--- Extracted data ---

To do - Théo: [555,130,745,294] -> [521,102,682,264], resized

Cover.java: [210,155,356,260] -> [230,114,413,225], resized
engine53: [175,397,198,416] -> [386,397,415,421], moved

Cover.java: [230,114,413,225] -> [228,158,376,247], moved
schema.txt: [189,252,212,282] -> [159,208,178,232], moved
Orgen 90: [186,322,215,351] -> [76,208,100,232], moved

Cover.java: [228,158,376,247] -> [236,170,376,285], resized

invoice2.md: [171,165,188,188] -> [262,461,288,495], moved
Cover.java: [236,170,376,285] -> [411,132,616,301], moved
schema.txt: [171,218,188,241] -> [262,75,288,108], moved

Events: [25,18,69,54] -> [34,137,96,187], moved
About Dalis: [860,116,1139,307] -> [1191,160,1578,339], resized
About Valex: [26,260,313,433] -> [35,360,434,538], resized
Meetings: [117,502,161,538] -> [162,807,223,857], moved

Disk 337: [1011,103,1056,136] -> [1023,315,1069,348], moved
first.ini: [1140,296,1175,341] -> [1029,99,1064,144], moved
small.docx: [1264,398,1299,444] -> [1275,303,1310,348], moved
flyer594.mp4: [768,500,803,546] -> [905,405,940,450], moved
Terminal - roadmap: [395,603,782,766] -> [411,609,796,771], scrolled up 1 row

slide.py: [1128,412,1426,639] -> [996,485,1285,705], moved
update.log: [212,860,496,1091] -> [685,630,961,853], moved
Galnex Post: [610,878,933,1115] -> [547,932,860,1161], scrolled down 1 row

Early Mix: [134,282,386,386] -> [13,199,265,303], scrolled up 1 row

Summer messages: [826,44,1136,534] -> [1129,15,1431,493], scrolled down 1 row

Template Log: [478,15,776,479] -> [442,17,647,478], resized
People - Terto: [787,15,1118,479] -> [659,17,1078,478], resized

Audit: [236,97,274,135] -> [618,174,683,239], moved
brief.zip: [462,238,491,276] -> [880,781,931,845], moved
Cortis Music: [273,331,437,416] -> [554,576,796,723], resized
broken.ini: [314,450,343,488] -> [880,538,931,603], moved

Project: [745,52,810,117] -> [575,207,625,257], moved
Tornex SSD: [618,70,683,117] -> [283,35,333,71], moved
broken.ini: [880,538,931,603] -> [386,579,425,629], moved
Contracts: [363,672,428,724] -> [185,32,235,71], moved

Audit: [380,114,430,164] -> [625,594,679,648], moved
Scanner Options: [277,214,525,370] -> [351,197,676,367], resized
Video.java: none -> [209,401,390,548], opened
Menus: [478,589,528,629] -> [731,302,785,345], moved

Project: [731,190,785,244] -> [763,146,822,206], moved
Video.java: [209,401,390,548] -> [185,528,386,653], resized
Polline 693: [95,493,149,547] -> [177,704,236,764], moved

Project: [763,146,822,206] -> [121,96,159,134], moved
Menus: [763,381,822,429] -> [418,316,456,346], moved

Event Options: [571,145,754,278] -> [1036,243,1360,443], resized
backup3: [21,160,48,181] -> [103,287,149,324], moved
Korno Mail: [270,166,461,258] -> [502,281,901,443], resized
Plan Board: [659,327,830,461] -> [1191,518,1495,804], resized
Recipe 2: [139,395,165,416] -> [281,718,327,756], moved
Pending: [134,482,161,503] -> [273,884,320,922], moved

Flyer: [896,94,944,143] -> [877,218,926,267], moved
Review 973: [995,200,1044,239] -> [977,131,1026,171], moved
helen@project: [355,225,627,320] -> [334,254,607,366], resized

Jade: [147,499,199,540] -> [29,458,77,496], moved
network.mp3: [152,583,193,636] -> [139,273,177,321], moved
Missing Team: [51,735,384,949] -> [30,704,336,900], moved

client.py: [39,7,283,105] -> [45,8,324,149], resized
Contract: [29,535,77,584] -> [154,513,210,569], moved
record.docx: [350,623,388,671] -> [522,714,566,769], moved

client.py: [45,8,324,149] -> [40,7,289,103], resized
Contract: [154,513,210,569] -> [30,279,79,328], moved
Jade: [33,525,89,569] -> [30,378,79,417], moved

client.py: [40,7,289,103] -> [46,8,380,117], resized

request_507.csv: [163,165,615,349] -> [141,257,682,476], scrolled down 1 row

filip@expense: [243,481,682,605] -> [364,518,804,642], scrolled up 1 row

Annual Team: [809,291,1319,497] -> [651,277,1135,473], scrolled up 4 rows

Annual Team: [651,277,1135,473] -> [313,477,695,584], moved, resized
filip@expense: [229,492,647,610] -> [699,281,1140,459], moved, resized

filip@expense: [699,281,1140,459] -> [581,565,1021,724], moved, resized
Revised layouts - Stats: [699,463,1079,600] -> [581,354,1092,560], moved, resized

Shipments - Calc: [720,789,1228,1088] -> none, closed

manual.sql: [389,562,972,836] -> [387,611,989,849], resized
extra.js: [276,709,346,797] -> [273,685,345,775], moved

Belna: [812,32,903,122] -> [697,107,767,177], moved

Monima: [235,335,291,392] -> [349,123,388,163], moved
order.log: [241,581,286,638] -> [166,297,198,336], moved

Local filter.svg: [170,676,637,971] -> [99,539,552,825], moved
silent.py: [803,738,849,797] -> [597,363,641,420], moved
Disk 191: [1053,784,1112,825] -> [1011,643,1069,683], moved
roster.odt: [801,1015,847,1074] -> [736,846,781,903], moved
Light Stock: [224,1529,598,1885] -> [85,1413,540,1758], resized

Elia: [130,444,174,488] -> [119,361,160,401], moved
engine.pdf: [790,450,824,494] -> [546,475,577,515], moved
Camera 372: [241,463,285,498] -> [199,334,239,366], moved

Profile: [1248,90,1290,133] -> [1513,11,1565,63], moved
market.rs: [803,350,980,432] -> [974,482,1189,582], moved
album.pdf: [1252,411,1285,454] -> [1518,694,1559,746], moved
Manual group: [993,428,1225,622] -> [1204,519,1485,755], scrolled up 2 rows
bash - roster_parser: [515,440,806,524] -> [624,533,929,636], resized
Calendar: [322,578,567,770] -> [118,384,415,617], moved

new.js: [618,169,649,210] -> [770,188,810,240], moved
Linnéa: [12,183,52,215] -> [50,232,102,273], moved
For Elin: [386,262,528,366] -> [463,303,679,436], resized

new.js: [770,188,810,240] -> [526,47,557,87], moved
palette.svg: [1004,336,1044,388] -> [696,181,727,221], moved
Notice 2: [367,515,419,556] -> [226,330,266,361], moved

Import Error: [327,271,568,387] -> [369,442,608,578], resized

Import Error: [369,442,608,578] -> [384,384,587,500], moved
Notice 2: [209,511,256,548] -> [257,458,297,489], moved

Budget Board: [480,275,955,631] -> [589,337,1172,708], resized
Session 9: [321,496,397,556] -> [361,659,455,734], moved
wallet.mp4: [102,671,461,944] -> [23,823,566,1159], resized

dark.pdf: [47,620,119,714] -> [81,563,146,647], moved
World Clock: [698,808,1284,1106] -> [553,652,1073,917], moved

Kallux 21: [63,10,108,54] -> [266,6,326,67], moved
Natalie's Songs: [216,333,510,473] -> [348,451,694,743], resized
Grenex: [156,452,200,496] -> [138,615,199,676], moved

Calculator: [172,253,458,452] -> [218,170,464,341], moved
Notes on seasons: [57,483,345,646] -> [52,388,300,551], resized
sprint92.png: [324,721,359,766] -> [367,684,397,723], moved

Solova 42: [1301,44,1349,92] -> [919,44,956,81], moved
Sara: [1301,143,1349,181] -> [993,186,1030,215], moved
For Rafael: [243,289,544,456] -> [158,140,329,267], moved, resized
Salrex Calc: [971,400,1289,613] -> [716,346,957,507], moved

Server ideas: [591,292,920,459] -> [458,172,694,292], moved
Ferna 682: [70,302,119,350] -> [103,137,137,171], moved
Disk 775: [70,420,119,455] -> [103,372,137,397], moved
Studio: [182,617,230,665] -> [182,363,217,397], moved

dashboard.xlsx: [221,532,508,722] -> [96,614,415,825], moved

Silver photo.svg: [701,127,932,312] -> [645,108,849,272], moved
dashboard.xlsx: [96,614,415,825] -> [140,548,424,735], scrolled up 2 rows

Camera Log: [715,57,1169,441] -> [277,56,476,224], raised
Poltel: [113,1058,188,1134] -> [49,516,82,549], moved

---

**Work instructions**. Once you find the line containing "Cover.java: [228,158,376,247] ->", stop: reproduce exactly that line and every line of the data before it, and nothing else.

**Exercise output**.
To do - Théo: [555,130,745,294] -> [521,102,682,264], resized

Cover.java: [210,155,356,260] -> [230,114,413,225], resized
engine53: [175,397,198,416] -> [386,397,415,421], moved

Cover.java: [230,114,413,225] -> [228,158,376,247], moved
schema.txt: [189,252,212,282] -> [159,208,178,232], moved
Orgen 90: [186,322,215,351] -> [76,208,100,232], moved

Cover.java: [228,158,376,247] -> [236,170,376,285], resized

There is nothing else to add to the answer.